#### [WHAT YOU NEED TO DO]
Report each line of the data that includes the word "size".

#### [DATA RECORDS]
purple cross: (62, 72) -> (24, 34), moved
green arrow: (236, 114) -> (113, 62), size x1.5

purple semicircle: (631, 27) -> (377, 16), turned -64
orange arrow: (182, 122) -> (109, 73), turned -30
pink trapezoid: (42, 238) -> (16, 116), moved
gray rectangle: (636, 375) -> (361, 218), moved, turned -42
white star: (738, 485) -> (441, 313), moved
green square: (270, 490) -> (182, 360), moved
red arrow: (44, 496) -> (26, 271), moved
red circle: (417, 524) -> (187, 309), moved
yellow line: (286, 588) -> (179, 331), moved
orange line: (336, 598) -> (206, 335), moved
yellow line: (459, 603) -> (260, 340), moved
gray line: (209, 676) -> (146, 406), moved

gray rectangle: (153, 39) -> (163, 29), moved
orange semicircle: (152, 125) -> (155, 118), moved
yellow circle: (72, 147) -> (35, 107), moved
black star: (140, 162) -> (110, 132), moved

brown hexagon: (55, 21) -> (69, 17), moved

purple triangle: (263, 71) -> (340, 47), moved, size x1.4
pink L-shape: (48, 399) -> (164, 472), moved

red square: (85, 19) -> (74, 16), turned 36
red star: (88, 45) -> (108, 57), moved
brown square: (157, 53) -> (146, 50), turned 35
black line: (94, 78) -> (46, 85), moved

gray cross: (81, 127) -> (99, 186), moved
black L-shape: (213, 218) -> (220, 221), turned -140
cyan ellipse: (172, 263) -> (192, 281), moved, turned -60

...

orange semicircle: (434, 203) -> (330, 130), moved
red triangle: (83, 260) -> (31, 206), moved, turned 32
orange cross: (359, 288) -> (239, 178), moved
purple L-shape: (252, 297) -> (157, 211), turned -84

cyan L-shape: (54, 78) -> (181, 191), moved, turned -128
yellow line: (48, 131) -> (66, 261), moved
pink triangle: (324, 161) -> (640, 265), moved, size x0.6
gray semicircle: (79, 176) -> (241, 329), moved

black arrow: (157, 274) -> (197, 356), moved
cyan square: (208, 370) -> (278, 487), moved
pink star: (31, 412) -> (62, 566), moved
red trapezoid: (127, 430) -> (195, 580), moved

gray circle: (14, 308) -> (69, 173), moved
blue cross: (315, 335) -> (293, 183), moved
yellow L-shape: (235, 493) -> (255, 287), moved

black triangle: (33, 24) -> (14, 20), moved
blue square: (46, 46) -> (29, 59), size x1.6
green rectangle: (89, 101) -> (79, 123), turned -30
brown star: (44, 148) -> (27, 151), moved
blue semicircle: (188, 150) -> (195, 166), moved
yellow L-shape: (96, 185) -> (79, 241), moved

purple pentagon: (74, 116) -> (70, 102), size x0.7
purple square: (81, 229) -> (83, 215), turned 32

--

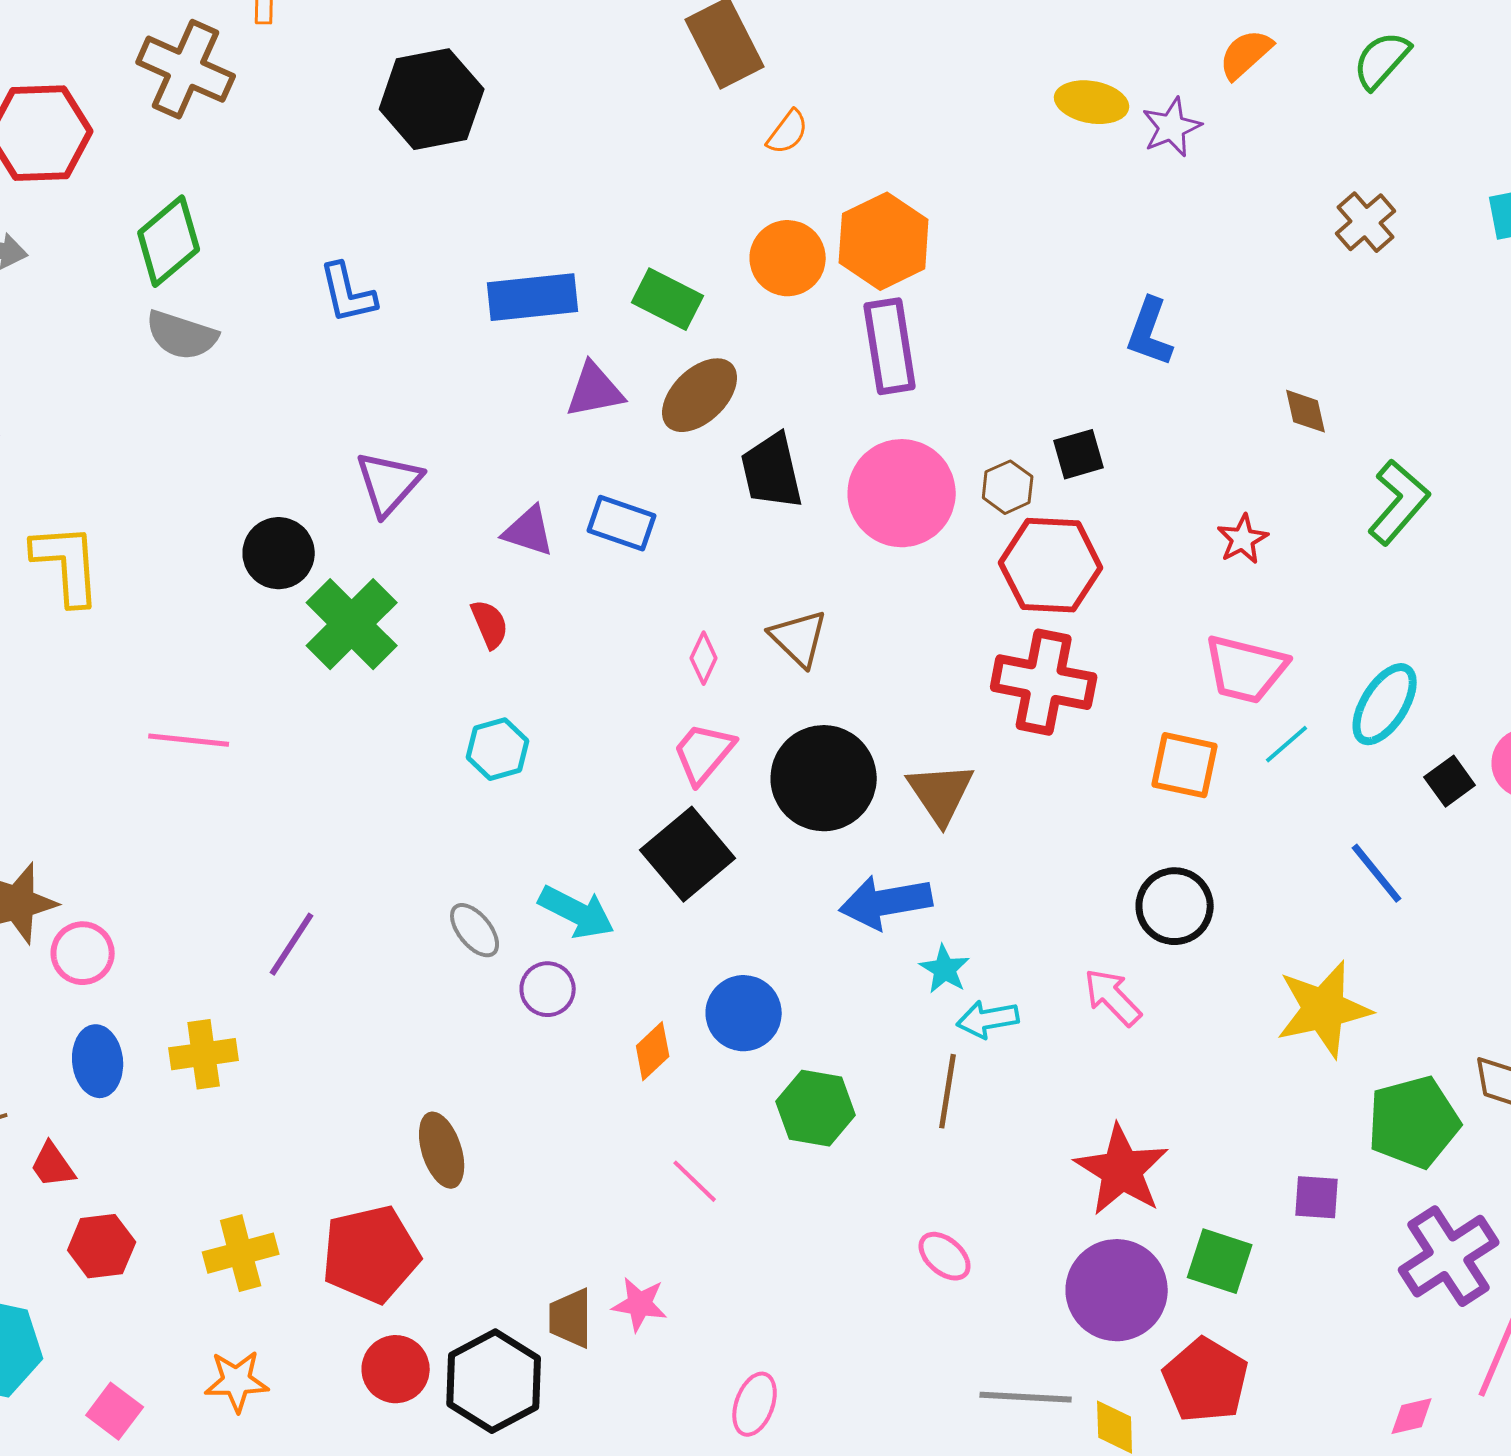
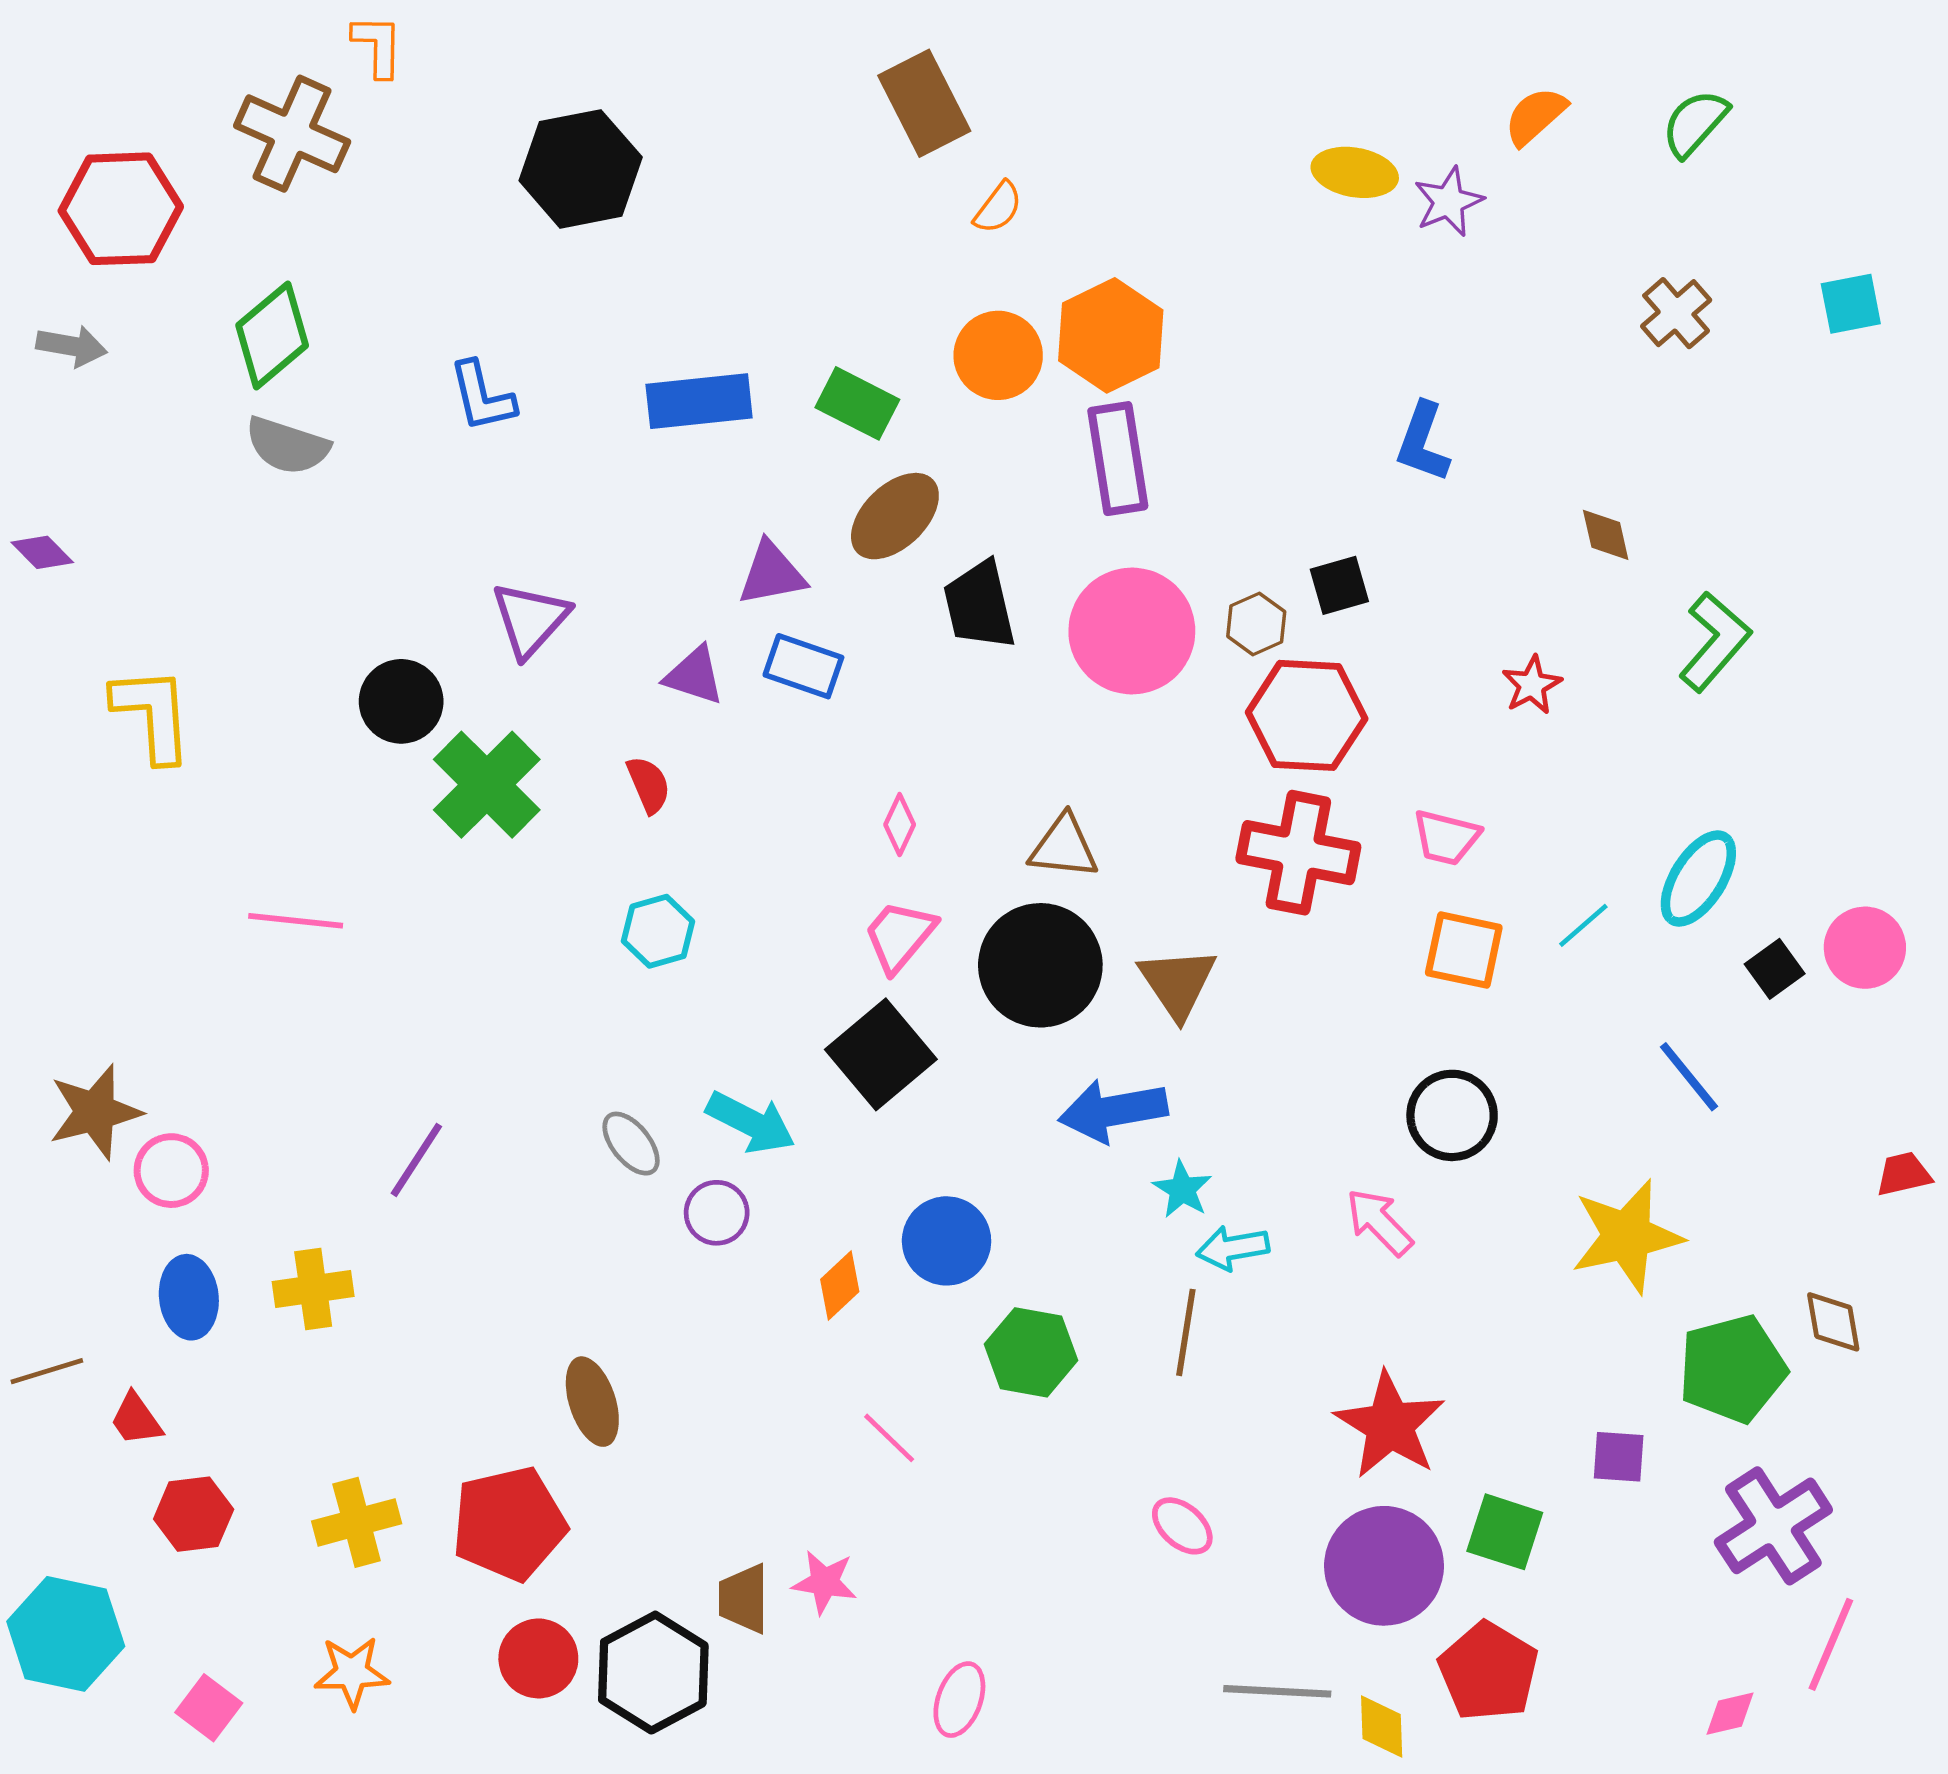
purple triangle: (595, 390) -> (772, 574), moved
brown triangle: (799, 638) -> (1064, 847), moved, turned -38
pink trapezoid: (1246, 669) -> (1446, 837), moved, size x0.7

#### [PROBLEM SOLUTION]
green arrow: (236, 114) -> (113, 62), size x1.5
purple triangle: (263, 71) -> (340, 47), moved, size x1.4
pink triangle: (324, 161) -> (640, 265), moved, size x0.6
blue square: (46, 46) -> (29, 59), size x1.6
purple pentagon: (74, 116) -> (70, 102), size x0.7
pink trapezoid: (1246, 669) -> (1446, 837), moved, size x0.7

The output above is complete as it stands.